→ Items from a dataset:
<<<<

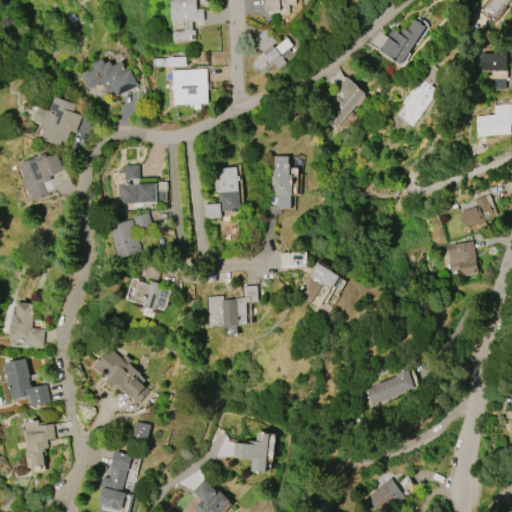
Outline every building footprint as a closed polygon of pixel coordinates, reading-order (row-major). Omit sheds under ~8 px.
[(172,22),(171,0),(196,0),(196,9),(203,9),(203,21),(192,21),(192,30),(195,30),(195,41),(173,41),(173,31),(184,30),(184,21),(172,22)] [(265,11),(264,0),(294,0),(295,3),(288,4),(289,14),(280,14),(279,10),(265,11)] [(483,7),(488,0),(509,0),(506,5),(504,4),(494,16),(483,7)] [(425,27),(401,64),(379,50),(388,37),(387,36),(392,29),(400,35),(404,29),(407,30),(414,19),(425,27)] [(286,37),(292,45),(280,55),(286,63),(278,69),(274,63),(260,74),(258,72),(257,73),(251,64),(258,59),(256,57),(271,45),(273,48),(286,37)] [(507,70),(480,71),(480,54),(492,54),(492,48),(507,48),(507,70)] [(169,66),(168,57),(185,56),(185,65),(169,66)] [(130,70),(138,85),(117,96),(116,94),(109,98),(101,82),(88,89),(82,75),(94,69),(92,65),(103,59),(105,64),(110,61),(112,65),(121,61),(126,72),(130,70)] [(438,91),(412,126),(404,120),(405,119),(397,113),(404,104),(401,102),(429,63),(441,71),(430,86),(438,91)] [(207,103),(199,103),(200,109),(193,109),(193,103),(174,104),(173,89),(171,89),(171,85),(173,85),(172,70),(206,69),(207,103)] [(365,93),(335,129),(325,121),(334,111),(331,108),(335,103),(332,99),(337,93),(339,95),(340,94),(335,90),(346,77),(365,93)] [(76,104),(73,112),(82,115),(76,132),(70,130),(66,142),(61,140),(59,145),(46,140),(48,136),(43,134),(46,126),(41,124),(41,123),(33,120),(38,108),(46,111),(46,110),(50,111),(56,96),(76,104)] [(476,136),(474,116),(494,114),(493,106),(510,104),(511,124),(509,124),(510,133),(476,136)] [(49,196),(36,201),(31,188),(27,189),(23,179),(25,178),(19,164),(34,158),(34,157),(44,153),(46,157),(50,155),(50,156),(56,154),(61,165),(64,164),(66,169),(57,172),(57,174),(51,176),(52,180),(45,182),(45,181),(43,182),(47,192),(48,192),(49,196)] [(270,175),(271,175),(271,156),(287,156),(287,164),(288,164),(288,175),(291,175),(291,196),(290,196),(290,209),(276,208),(277,195),(270,195),(270,175)] [(124,165),(139,165),(139,179),(125,180),(124,165)] [(206,219),(205,204),(219,203),(218,192),(214,192),(212,169),(236,167),(236,176),(239,176),(239,180),(237,180),(239,210),(220,212),(221,218),(206,219)] [(119,204),(118,185),(137,184),(137,183),(156,183),(157,202),(137,203),(138,203),(119,204)] [(459,213),(463,211),(462,209),(476,204),(474,200),(484,195),(488,203),(494,216),(484,220),(485,223),(478,226),(477,223),(470,226),(469,224),(464,226),(459,213)] [(120,258),(110,225),(131,219),(141,252),(120,258)] [(446,245),(454,243),(454,244),(472,241),(478,273),(461,276),(460,269),(450,271),(448,262),(450,262),(449,255),(447,255),(446,245)] [(316,262),(340,276),(332,290),(323,284),(312,303),(299,295),(309,277),(308,276),(316,262)] [(131,298),(136,280),(148,284),(149,281),(161,284),(160,287),(171,290),(166,308),(155,305),(154,310),(142,306),(144,301),(131,298)] [(209,326),(207,297),(223,296),(223,300),(236,299),(236,298),(244,297),(243,286),(257,285),(258,301),(246,302),(248,324),(223,326),(223,325),(209,326)] [(44,346),(26,345),(27,341),(12,340),(12,331),(11,331),(11,322),(13,322),(13,313),(18,314),(18,302),(34,303),(33,327),(45,328),(44,346)] [(139,403),(126,391),(127,389),(126,388),(123,392),(116,386),(114,388),(106,381),(109,378),(105,375),(104,376),(95,368),(96,367),(94,365),(109,348),(121,358),(125,354),(133,362),(131,364),(142,374),(137,379),(145,386),(146,385),(151,390),(139,403)] [(13,400),(8,379),(9,379),(6,363),(26,358),(30,377),(29,378),(31,388),(46,384),(50,402),(32,406),(30,396),(13,400)] [(415,387),(380,401),(370,405),(364,390),(374,386),(374,385),(395,376),(395,374),(407,369),(415,387)] [(25,422),(39,420),(40,425),(53,424),(55,438),(47,439),(48,448),(45,448),(46,454),(43,455),(44,466),(32,467),(31,459),(27,460),(26,453),(29,452),(25,422)] [(147,442),(131,439),(135,421),(150,425),(147,442)] [(266,472),(251,471),(252,459),(234,458),(234,443),(247,443),(247,441),(256,441),(256,433),(268,433),(266,472)] [(116,450),(132,454),(129,470),(127,470),(122,491),(125,492),(134,494),(132,503),(119,500),(117,506),(111,504),(109,511),(98,511),(99,509),(101,509),(102,503),(101,503),(107,478),(110,478),(113,467),(112,466),(116,450)] [(377,511),(366,497),(390,478),(405,497),(390,509),(388,507),(381,511),(377,511)] [(193,491),(204,479),(217,492),(219,490),(230,501),(229,502),(233,505),(226,511),(195,511),(197,510),(194,507),(201,500),(204,503),(204,502),(193,491)]
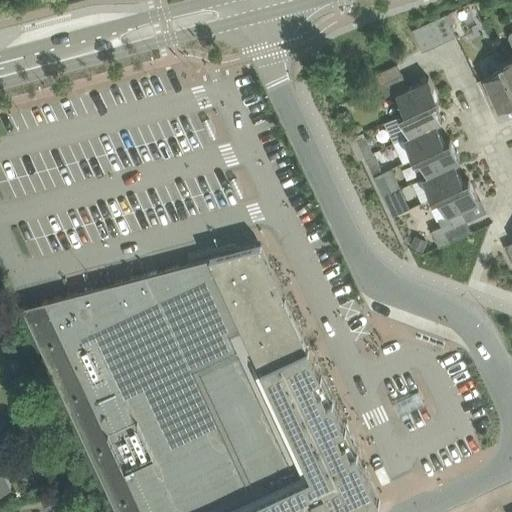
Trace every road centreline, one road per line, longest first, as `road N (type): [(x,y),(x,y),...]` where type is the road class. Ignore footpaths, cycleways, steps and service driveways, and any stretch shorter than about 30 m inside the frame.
road 1 (unclassified): [(508,384),(471,325),(365,274),(248,5)]
road 2 (tertiary): [(0,70),(248,5)]
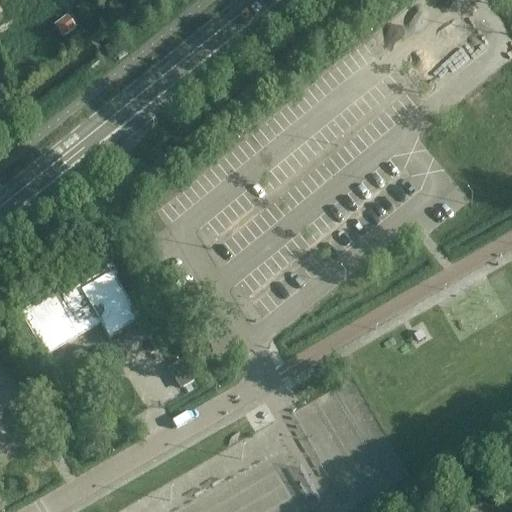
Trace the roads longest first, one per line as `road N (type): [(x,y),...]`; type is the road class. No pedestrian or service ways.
road 1 (secondary): [(0,213),(267,0)]
road 2 (unclassified): [(47,511),(267,383)]
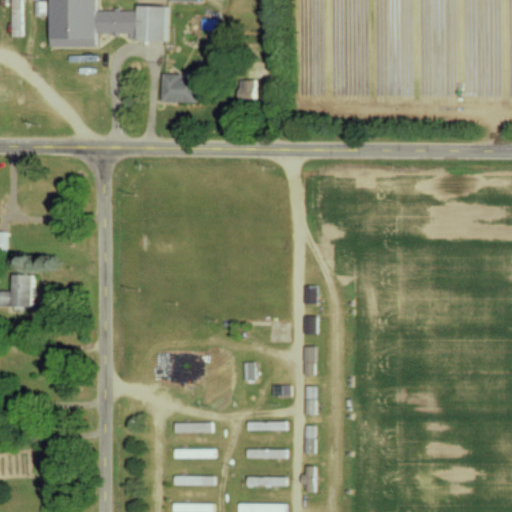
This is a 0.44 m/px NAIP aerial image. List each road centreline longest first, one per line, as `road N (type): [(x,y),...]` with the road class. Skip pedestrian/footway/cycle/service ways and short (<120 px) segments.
road 1 (tertiary): [(511,150),(0,144)]
road 2 (residential): [(108,511),(107,146)]
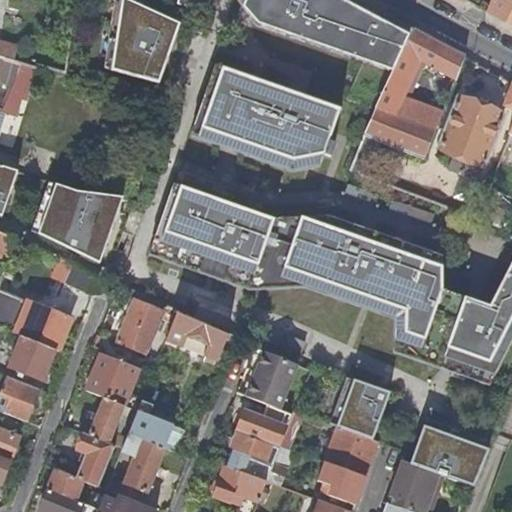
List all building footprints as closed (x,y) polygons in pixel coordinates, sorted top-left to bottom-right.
[(181,22),(128,0),(120,0),(110,69),(156,81),(181,22)] [(179,0),(178,6),(208,14),(211,0),(179,0)] [(259,26),(394,71),(414,31),(355,0),(239,0),(239,1),(259,26)] [(511,0),(466,0),(466,2),(472,5),(505,23),(511,5),(511,0)] [(402,111),(407,101),(415,88),(408,84),(417,67),(424,70),(427,66),(454,80),(464,57),(414,31),(394,71),(378,103),(362,135),(376,140),(421,157),(433,128),(394,112),(396,108),(402,111)] [(17,47),(0,42),(0,58),(5,60),(13,62),(17,47)] [(0,82),(10,85),(19,63),(13,62),(5,60),(0,58),(0,82)] [(28,98),(37,67),(28,65),(19,63),(10,85),(1,110),(15,114),(21,96),(28,98)] [(408,84),(415,88),(424,70),(417,67),(408,84)] [(330,143),(341,111),(215,68),(195,127),(221,136),(244,144),(294,161),(326,156),(331,158),(336,145),(330,143)] [(503,106),(511,109),(511,82),(502,104),(503,106)] [(474,180),(500,115),(472,104),(474,99),(473,97),(465,93),(462,95),(460,99),(456,98),(437,148),(450,154),(444,168),(474,180)] [(394,112),(433,128),(440,112),(407,101),(402,111),(396,108),(394,112)] [(221,136),(195,127),(191,138),(218,147),(221,136)] [(363,174),(376,140),(362,135),(348,168),(363,174)] [(326,156),(294,161),(244,144),(240,154),(294,173),(321,167),(326,156)] [(23,175),(0,166),(0,214),(2,216),(23,175)] [(39,234),(61,187),(55,184),(33,231),(39,234)] [(251,281),(248,291),(306,286),(398,306),(395,348),(487,386),(511,339),(511,261),(491,307),(443,292),(441,258),(329,216),(272,221),(174,186),(149,256),(225,283),(228,273),(251,281)] [(79,192),(61,187),(39,234),(100,263),(124,199),(79,192)] [(510,213),(482,202),(481,205),(476,217),(505,228),(510,213)] [(0,254),(8,258),(16,238),(0,230),(0,254)] [(64,283),(73,265),(60,259),(52,277),(64,283)] [(64,283),(90,294),(93,294),(109,293),(99,278),(86,272),(73,265),(64,283)] [(56,350),(60,351),(67,334),(62,332),(68,315),(0,288),(0,327),(22,337),(56,350)] [(134,300),(118,342),(146,353),(162,311),(134,300)] [(226,339),(228,334),(177,312),(166,340),(217,361),(226,339)] [(62,332),(67,334),(73,317),(68,315),(62,332)] [(226,339),(235,344),(237,339),(234,337),(228,334),(226,339)] [(44,381),(56,350),(22,337),(10,368),(44,381)] [(246,397),(263,354),(255,350),(247,370),(251,371),(242,395),(246,397)] [(139,369),(102,354),(87,391),(104,398),(123,406),(137,411),(141,401),(142,400),(128,394),(139,369)] [(297,367),(263,354),(246,397),(271,407),(277,410),(280,411),(297,367)] [(27,423),(40,390),(7,377),(5,383),(0,381),(0,382),(0,400),(3,402),(0,412),(27,423)] [(337,428),(372,440),(390,393),(354,379),(336,427),(337,428)] [(108,443),(113,432),(123,406),(104,398),(90,436),(108,443)] [(153,406),(141,401),(137,411),(128,434),(165,449),(176,453),(185,431),(149,416),(153,406)] [(113,432),(127,437),(128,434),(137,411),(123,406),(113,432)] [(274,418),(277,410),(271,407),(267,415),(274,418)] [(277,410),(274,418),(273,421),(248,411),(239,432),(280,448),(280,447),(292,416),(280,411),(277,410)] [(440,474),(473,486),(487,451),(422,426),(409,463),(440,474)] [(337,428),(324,463),(365,477),(369,466),(377,442),(372,440),(337,428)] [(0,429),(0,455),(12,461),(21,438),(0,429)] [(113,432),(108,443),(123,448),(127,437),(113,432)] [(280,448),(239,432),(234,447),(244,451),(252,454),(245,473),(267,481),(274,464),(280,448)] [(90,436),(84,433),(78,451),(82,452),(80,459),(85,462),(79,479),(84,481),(106,490),(109,483),(122,451),(123,448),(108,443),(90,436)] [(116,486),(109,483),(106,490),(120,496),(142,505),(165,449),(128,434),(127,437),(123,448),(122,451),(136,457),(125,483),(118,480),(116,486)] [(281,486),(294,452),(280,447),(280,448),(274,464),(267,481),(273,483),(281,486)] [(136,457),(122,451),(109,483),(116,486),(118,480),(125,483),(136,457)] [(238,465),(236,470),(245,473),(252,454),(244,451),(238,465)] [(0,483),(2,484),(12,461),(0,455),(0,483)] [(411,511),(426,511),(440,474),(409,463),(404,461),(388,503),(411,511)] [(321,494),(330,497),(335,499),(354,506),(365,477),(324,463),(318,482),(324,484),(321,494)] [(230,502),(231,500),(234,493),(245,496),(242,504),(238,511),(254,511),(259,502),(267,481),(245,473),(236,470),(231,468),(226,466),(221,479),(215,480),(211,490),(214,493),(214,495),(230,502)] [(76,501),(84,481),(79,479),(56,470),(48,490),(76,501)] [(84,481),(76,501),(92,508),(95,499),(116,507),(120,496),(106,490),(84,481)] [(271,490),(273,483),(267,481),(259,502),(264,505),(267,499),(268,499),(272,490),(271,490)] [(41,511),(97,511),(98,510),(92,508),(76,501),(48,490),(41,511)] [(234,493),(231,500),(242,504),(245,496),(234,493)] [(95,499),(92,508),(98,510),(97,511),(156,511),(157,511),(142,505),(120,496),(116,507),(95,499)] [(320,511),(329,511),(332,505),(320,501),(319,505),(317,511),(320,511)] [(411,511),(388,503),(385,511),(411,511)]
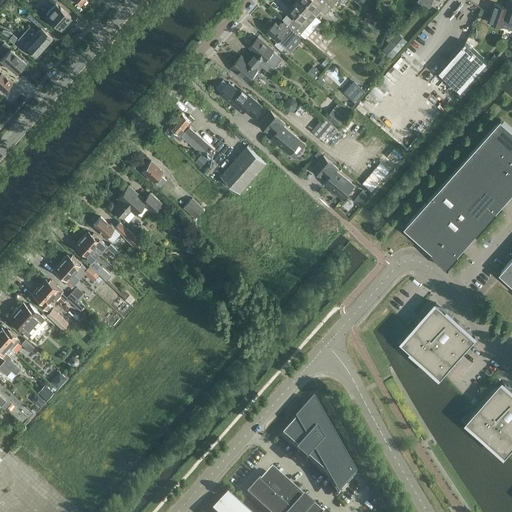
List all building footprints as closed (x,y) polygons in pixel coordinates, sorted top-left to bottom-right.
[(296,15),(289,23),(300,34),(316,15),(298,0),(297,0),(289,9),(296,15)] [(298,0),(316,15),(321,9),(326,13),(334,4),(329,0),(298,0)] [(465,30),(481,39),(490,24),(481,19),(486,9),(469,0),(461,0),(449,22),(465,30)] [(495,3),(489,21),(511,29),(511,0),(507,0),(505,6),(495,3)] [(56,4),(46,14),(61,28),(71,17),(61,7),(60,8),(56,4)] [(40,28),(36,32),(30,26),(26,30),(45,47),(53,38),(46,31),(49,27),(43,21),(33,12),(32,13),(30,12),(27,16),(39,26),(40,28)] [(276,21),(267,30),(285,47),(298,32),(285,20),(282,23),(281,22),(279,24),(276,21)] [(45,47),(26,30),(22,35),(29,40),(25,45),(13,35),(10,32),(8,31),(5,30),(4,30),(2,33),(26,54),(30,50),(36,56),(45,47)] [(393,56),(409,39),(399,30),(383,47),(393,56)] [(256,51),(251,57),(259,64),(264,58),(265,59),(266,59),(267,60),(269,60),(272,56),(272,54),(271,53),(273,49),(258,37),(250,47),(256,51)] [(461,92),(488,62),(466,41),(439,71),(461,92)] [(26,62),(10,48),(4,42),(0,46),(0,55),(0,56),(3,58),(2,59),(16,72),(26,62)] [(256,68),(259,64),(251,57),(248,61),(241,55),(232,67),(248,80),(250,77),(252,78),(253,78),(258,72),(258,71),(257,69),(256,68)] [(378,100),(411,63),(402,55),(369,92),(378,100)] [(313,65),(308,71),(314,76),(319,70),(313,65)] [(13,82),(2,72),(0,70),(0,87),(4,92),(13,82)] [(246,96),(229,82),(220,92),(223,95),(223,97),(227,100),(229,100),(238,107),(240,105),(253,116),(262,105),(248,94),(246,96)] [(366,90),(356,82),(346,93),(356,101),(366,90)] [(285,102),(285,107),(289,110),(294,110),(297,106),(296,101),(293,98),(288,99),(285,102)] [(352,111),(340,100),(327,116),(339,127),(352,111)] [(285,122),(271,110),(260,123),(269,131),(271,129),(275,133),(272,137),(280,144),(280,143),(283,145),(282,146),(290,153),(301,140),(283,125),(285,122)] [(191,122),(194,119),(190,115),(188,117),(182,112),(171,125),(177,130),(175,133),(180,137),(182,135),(190,127),(188,125),(189,123),(191,125),(192,123),(191,122)] [(332,147),(343,133),(324,116),(312,130),(332,147)] [(511,127),(501,118),(481,140),(511,167),(511,127)] [(190,126),(190,127),(182,135),(209,159),(215,152),(213,151),(215,148),(190,126)] [(511,193),(511,167),(481,140),(464,159),(462,162),(506,201),(511,193)] [(221,174),(223,176),(239,192),(266,162),(248,145),(221,174)] [(338,167),(324,155),(313,168),(322,176),(323,174),(328,178),(325,182),(333,189),(334,188),(336,190),(335,191),(343,198),(354,185),(336,170),(338,167)] [(142,171),(148,176),(154,181),(160,186),(166,179),(160,174),(163,171),(151,160),(142,171)] [(506,201),(462,162),(443,183),(486,222),(506,201)] [(168,179),(173,174),(167,168),(162,173),(168,179)] [(372,174),(364,183),(372,190),(380,181),(372,174)] [(486,222),(443,183),(424,205),(467,244),(486,222)] [(144,199),(129,185),(118,198),(121,201),(114,209),(128,222),(144,204),(153,212),(161,203),(150,193),(144,199)] [(195,218),(204,209),(192,198),(183,208),(195,218)] [(467,244),(424,205),(404,227),(429,248),(448,265),(467,244)] [(112,242),(121,232),(124,235),(124,236),(137,248),(135,250),(139,254),(141,252),(147,257),(152,251),(119,222),(115,227),(111,223),(110,224),(101,216),(93,224),(112,242)] [(88,230),(82,237),(99,253),(102,251),(106,254),(109,251),(107,250),(109,248),(116,255),(119,251),(110,243),(108,246),(93,233),(92,234),(88,230)] [(99,253),(82,237),(75,244),(80,248),(78,249),(92,262),(89,265),(98,273),(106,280),(111,274),(96,262),(98,260),(96,258),(99,253)] [(67,254),(61,261),(73,272),(80,278),(85,273),(93,280),(98,273),(89,265),(87,268),(73,256),(72,258),(67,254)] [(511,258),(499,272),(511,283),(511,258)] [(73,272),(61,261),(54,268),(59,272),(57,274),(68,284),(71,280),(69,277),(73,272)] [(45,278),(39,285),(52,297),(56,300),(61,295),(67,301),(69,299),(80,309),(85,305),(71,292),(67,296),(61,292),(62,290),(51,280),(50,282),(45,278)] [(84,288),(87,285),(81,279),(78,283),(84,288)] [(101,287),(115,300),(122,292),(108,279),(101,287)] [(52,297),(39,285),(32,292),(37,296),(35,298),(46,308),(51,303),(48,301),(52,297)] [(80,286),(74,291),(80,297),(85,292),(80,286)] [(131,302),(135,297),(125,288),(120,293),(131,302)] [(14,323),(25,332),(29,336),(45,318),(30,305),(28,307),(23,302),(11,316),(15,321),(14,323)] [(475,336),(446,310),(445,310),(436,302),(402,340),(411,348),(410,349),(440,376),(448,367),(449,367),(468,346),(467,345),(475,336)] [(62,328),(68,321),(53,308),(47,314),(62,328)] [(1,327),(0,328),(0,338),(8,345),(12,340),(15,343),(19,339),(8,329),(6,331),(1,327)] [(8,345),(0,338),(0,354),(5,359),(2,363),(11,370),(16,374),(21,368),(11,359),(11,357),(3,350),(8,345)] [(25,339),(21,343),(30,351),(34,347),(25,339)] [(11,370),(2,363),(0,364),(0,369),(7,375),(11,370)] [(59,387),(68,377),(61,370),(51,380),(59,387)] [(493,389),(474,411),(475,412),(467,421),(505,454),(511,446),(511,390),(502,381),(494,390),(493,389)] [(39,391),(47,398),(55,391),(47,383),(39,391)] [(0,394),(0,402),(2,404),(6,407),(10,403),(0,394)] [(313,403),(283,436),(300,451),(297,454),(307,462),(309,459),(343,489),(355,476),(313,403)] [(315,511),(273,474),(249,500),(262,511),(315,511)] [(244,511),(228,497),(215,511),(216,511),(244,511)]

>>>>

→ Written task: In the listing, rewrite the stretch from "Trace every road" through "road 2 (tertiary): [(0,70),(248,5)]" with "footpaths" renamed to "walkways" and everything else left as it is.

→ Exercise result:
Trace every road centreline, one road per line, longest first, as `road N (type): [(x,y),(x,y),...]` where type is the road class. Ignore walkways, cycleways, steps and service driveways, and any stretch shorter than about 30 m inside the frame.
road 1 (unclassified): [(508,384),(471,325),(365,274),(248,5)]
road 2 (tertiary): [(0,70),(248,5)]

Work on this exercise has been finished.